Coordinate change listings
*** Begin section ***

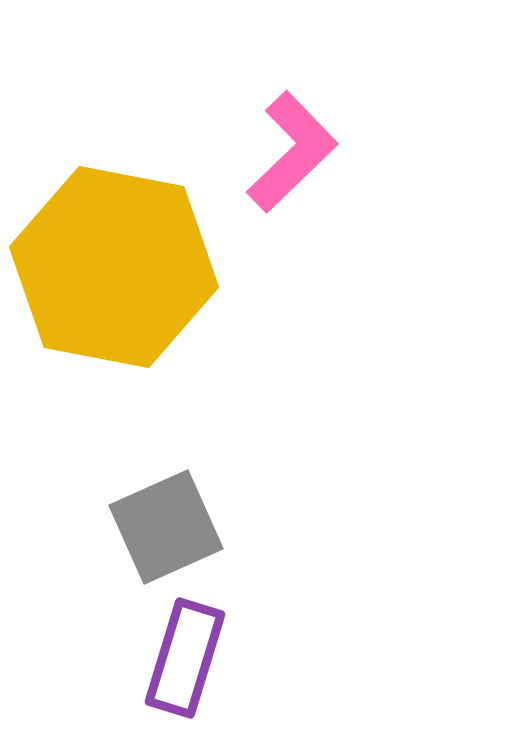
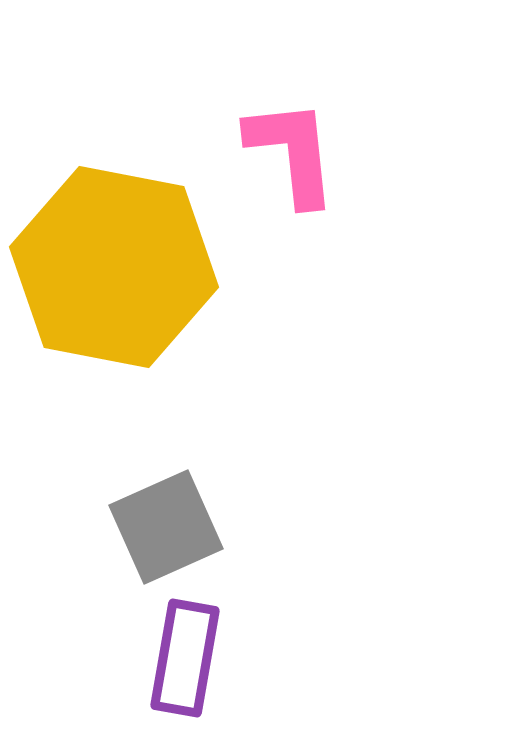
pink L-shape: rotated 52 degrees counterclockwise
purple rectangle: rotated 7 degrees counterclockwise
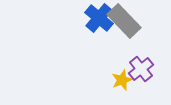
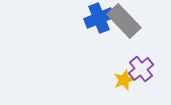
blue cross: rotated 28 degrees clockwise
yellow star: moved 2 px right
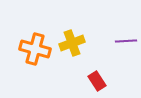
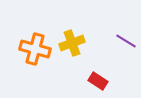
purple line: rotated 35 degrees clockwise
red rectangle: moved 1 px right; rotated 24 degrees counterclockwise
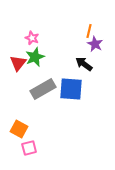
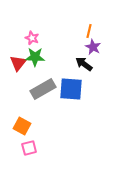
purple star: moved 2 px left, 3 px down
green star: rotated 24 degrees clockwise
orange square: moved 3 px right, 3 px up
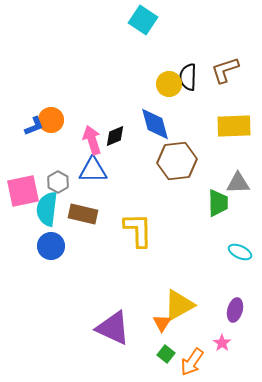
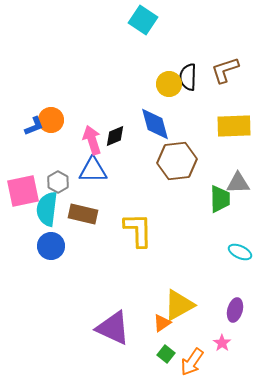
green trapezoid: moved 2 px right, 4 px up
orange triangle: rotated 24 degrees clockwise
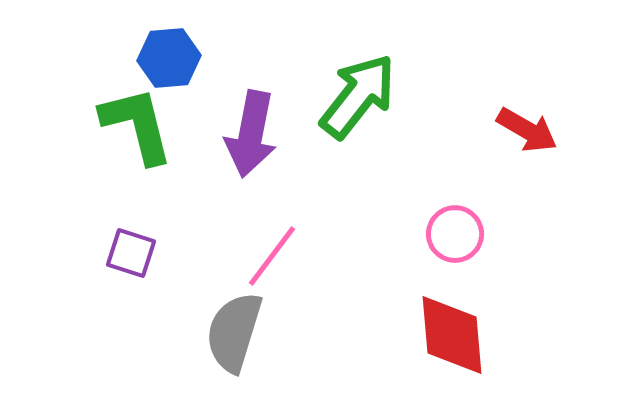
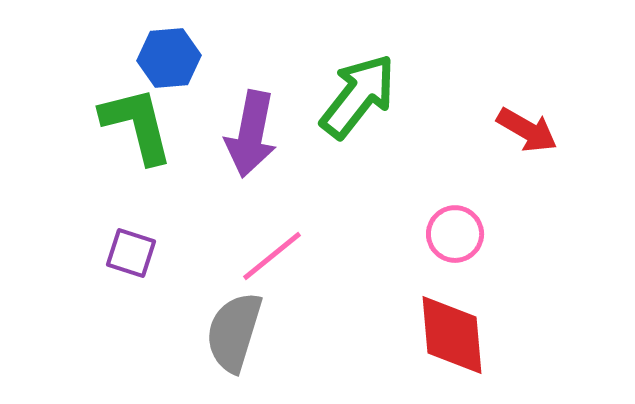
pink line: rotated 14 degrees clockwise
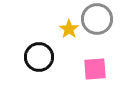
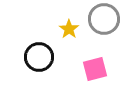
gray circle: moved 7 px right
pink square: rotated 10 degrees counterclockwise
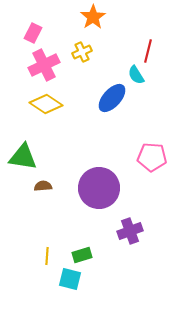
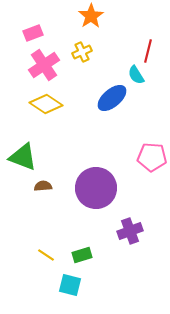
orange star: moved 2 px left, 1 px up
pink rectangle: rotated 42 degrees clockwise
pink cross: rotated 8 degrees counterclockwise
blue ellipse: rotated 8 degrees clockwise
green triangle: rotated 12 degrees clockwise
purple circle: moved 3 px left
yellow line: moved 1 px left, 1 px up; rotated 60 degrees counterclockwise
cyan square: moved 6 px down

*** End section ***

## Assignment
Please reproduce the records above exactly, omitting every picture.

## Answer to this exercise
pink L-shape: rotated 52 degrees counterclockwise
purple rectangle: rotated 7 degrees counterclockwise
blue cross: rotated 28 degrees clockwise
yellow star: moved 2 px right
purple line: rotated 35 degrees clockwise
red rectangle: moved 1 px right; rotated 24 degrees counterclockwise
purple star: moved 2 px left, 3 px down
green star: rotated 24 degrees clockwise
orange square: moved 3 px right, 3 px up
green trapezoid: moved 2 px right, 4 px up
orange triangle: rotated 24 degrees clockwise
pink line: rotated 14 degrees clockwise
gray circle: moved 7 px right
pink square: rotated 10 degrees counterclockwise
orange star: moved 2 px left, 1 px up
pink rectangle: rotated 42 degrees clockwise
pink cross: rotated 8 degrees counterclockwise
blue ellipse: rotated 8 degrees clockwise
green triangle: rotated 12 degrees clockwise
purple circle: moved 3 px left
yellow line: moved 1 px left, 1 px up; rotated 60 degrees counterclockwise
cyan square: moved 6 px down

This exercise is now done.